Itemized modification records:
BEGIN

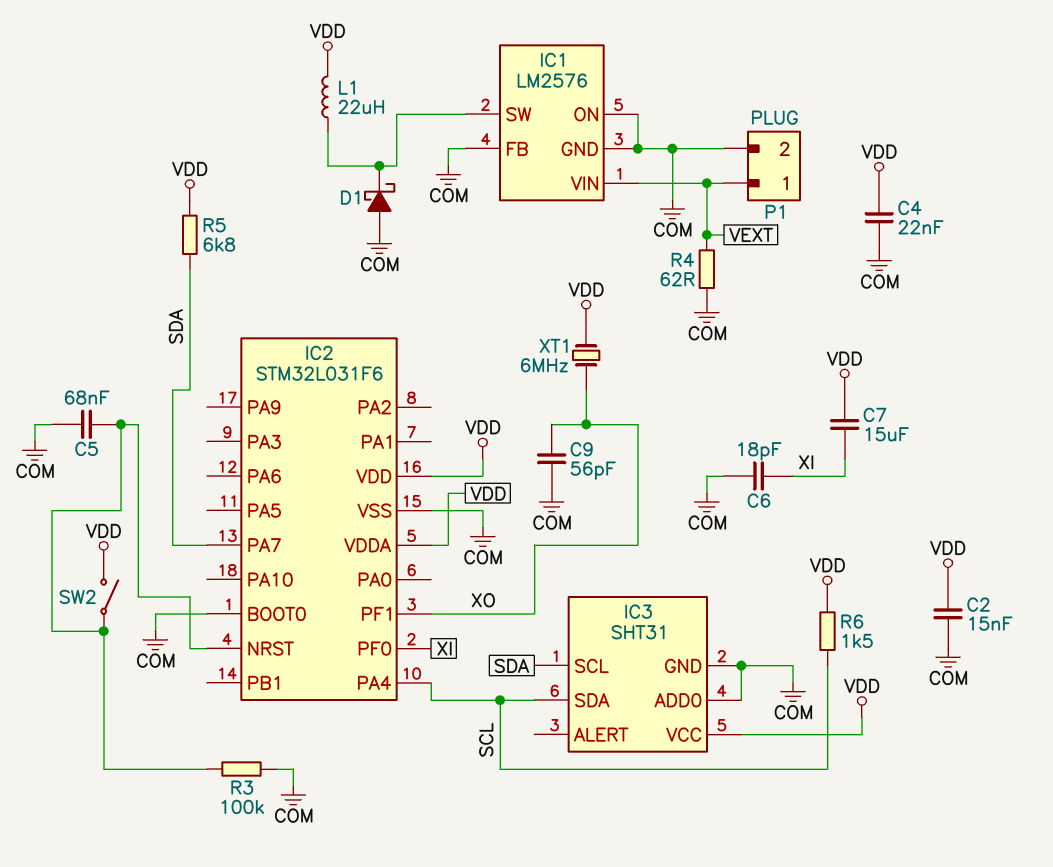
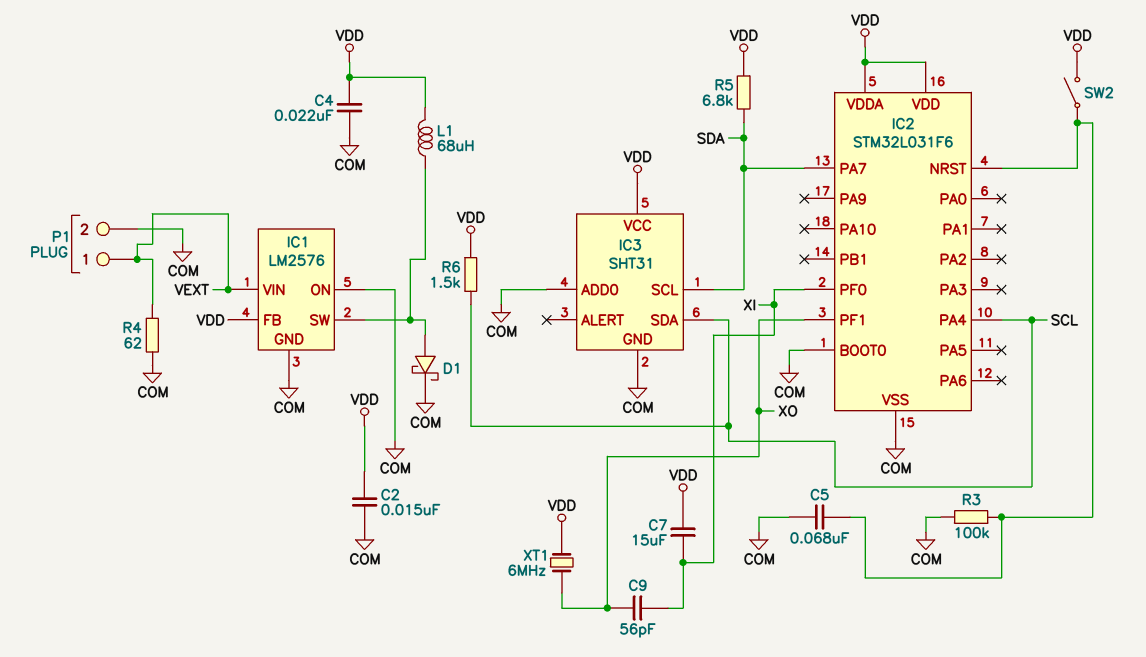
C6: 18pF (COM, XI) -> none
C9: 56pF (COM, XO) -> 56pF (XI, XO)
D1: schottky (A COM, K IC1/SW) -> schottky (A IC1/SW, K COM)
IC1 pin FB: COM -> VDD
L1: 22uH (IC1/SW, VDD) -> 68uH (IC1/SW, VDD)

END

**Exercise:** Reprint the data verbatim, pictures excluded.

**Answer to the exercise:**
C6: 18pF (COM, XI) -> none
C9: 56pF (COM, XO) -> 56pF (XI, XO)
D1: schottky (A COM, K IC1/SW) -> schottky (A IC1/SW, K COM)
IC1 pin FB: COM -> VDD
L1: 22uH (IC1/SW, VDD) -> 68uH (IC1/SW, VDD)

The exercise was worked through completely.